DATA SHOWN =

## Start

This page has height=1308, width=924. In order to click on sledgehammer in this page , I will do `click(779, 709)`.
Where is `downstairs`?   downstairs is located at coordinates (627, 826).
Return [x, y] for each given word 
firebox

## End
## Start

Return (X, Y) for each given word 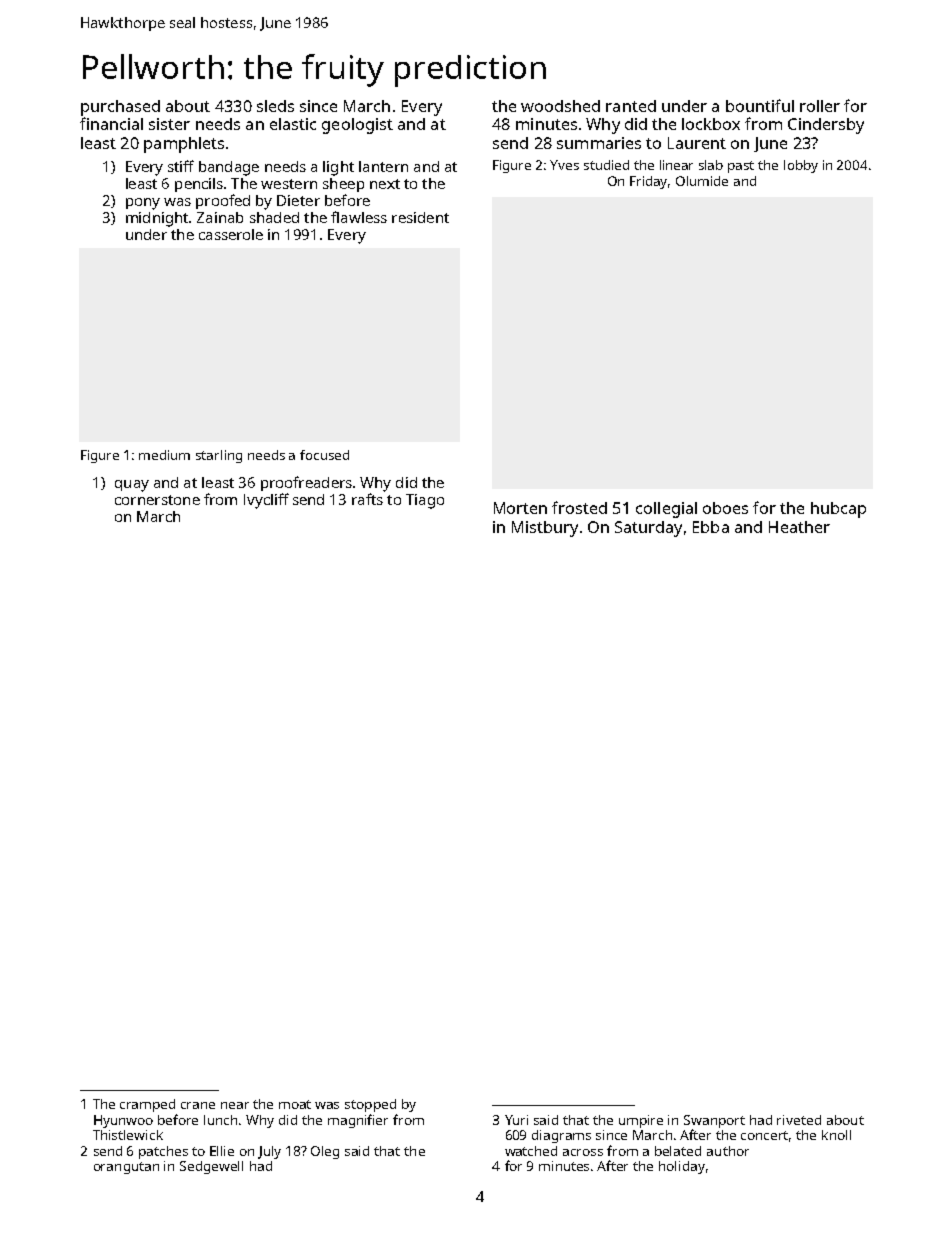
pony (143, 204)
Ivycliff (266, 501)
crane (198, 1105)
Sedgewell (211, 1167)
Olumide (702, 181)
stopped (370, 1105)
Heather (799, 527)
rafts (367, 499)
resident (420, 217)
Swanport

## End
## Start

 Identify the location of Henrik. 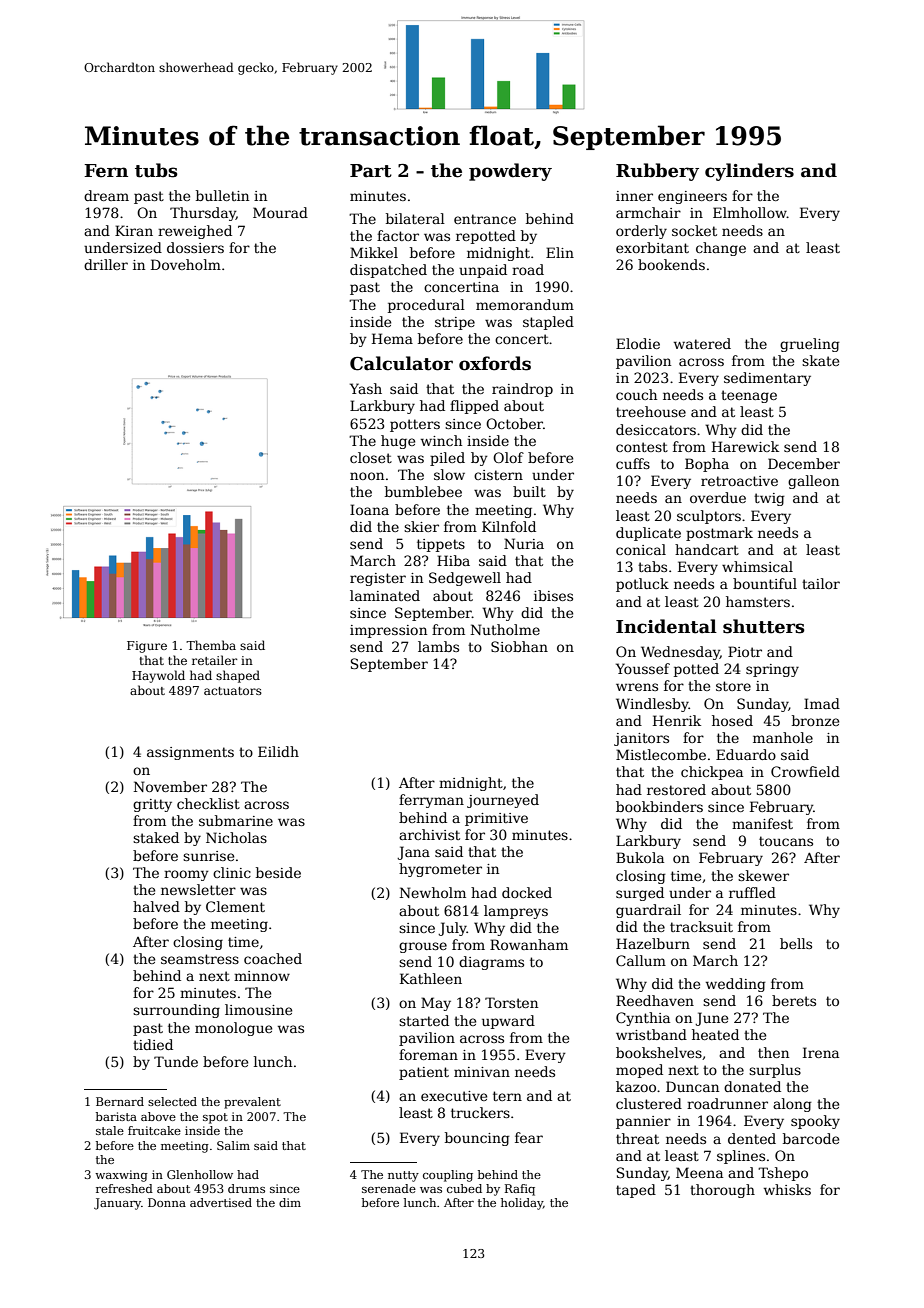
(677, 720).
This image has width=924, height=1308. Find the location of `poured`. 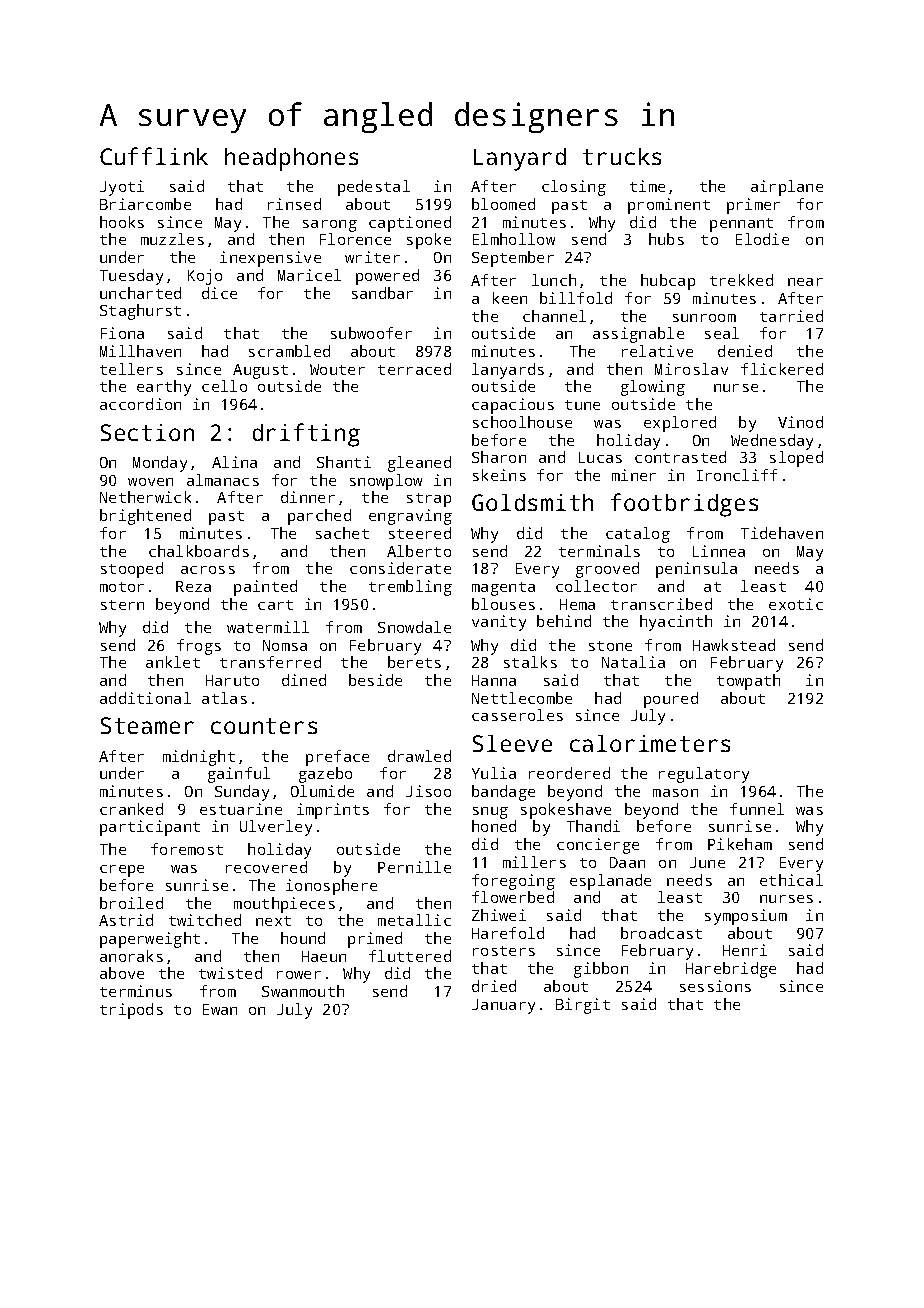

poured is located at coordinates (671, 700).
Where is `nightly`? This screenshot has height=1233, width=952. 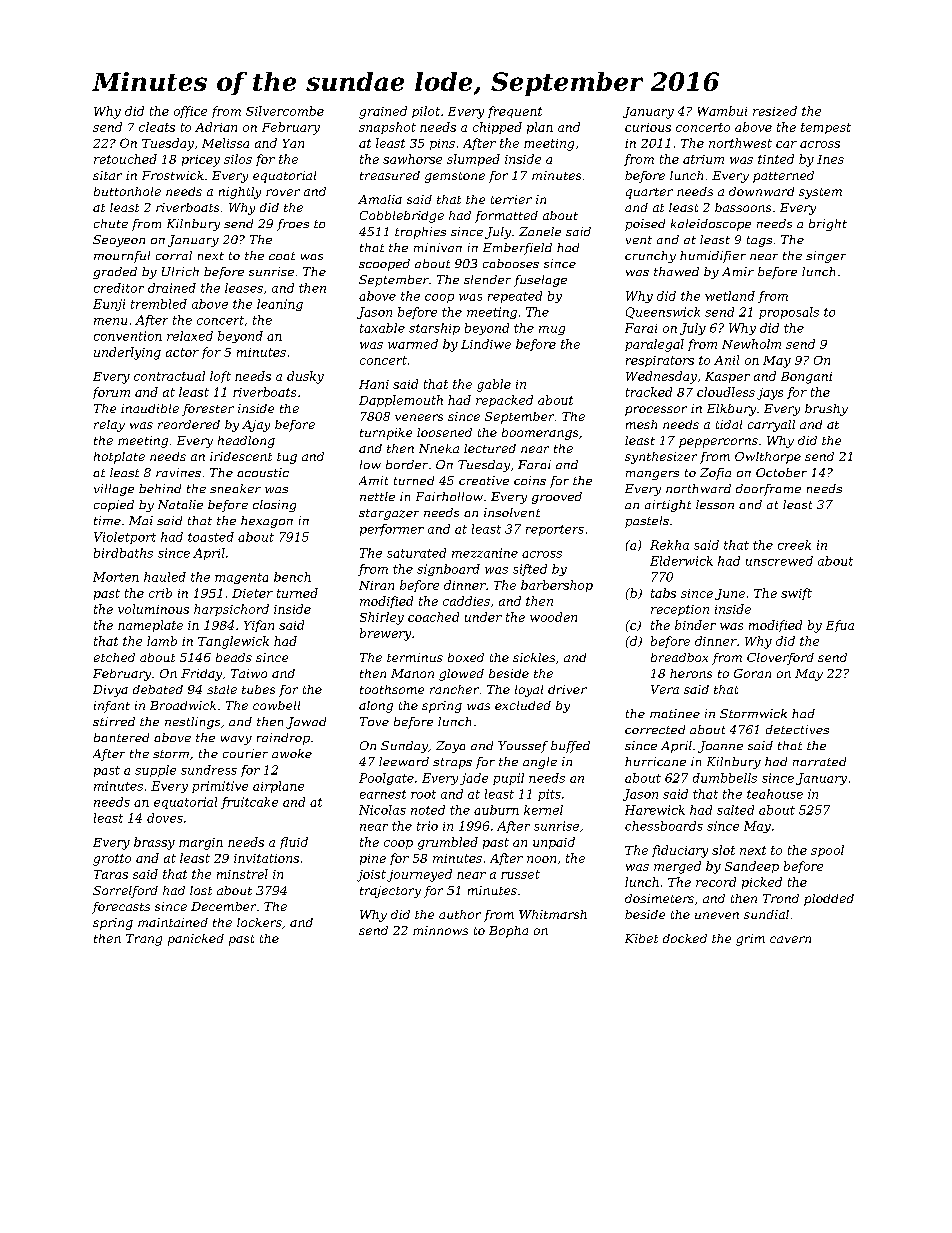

## End

Reproduce the stretch of material from the line containing "This image has" through the line containing "has height=1233, width=952.", both lines included. Leave the pictures out of your answer.

This image has width=924, height=1308. Find the location of `poured`. 

poured is located at coordinates (671, 700).
Where is `nightly`? This screenshot has height=1233, width=952. 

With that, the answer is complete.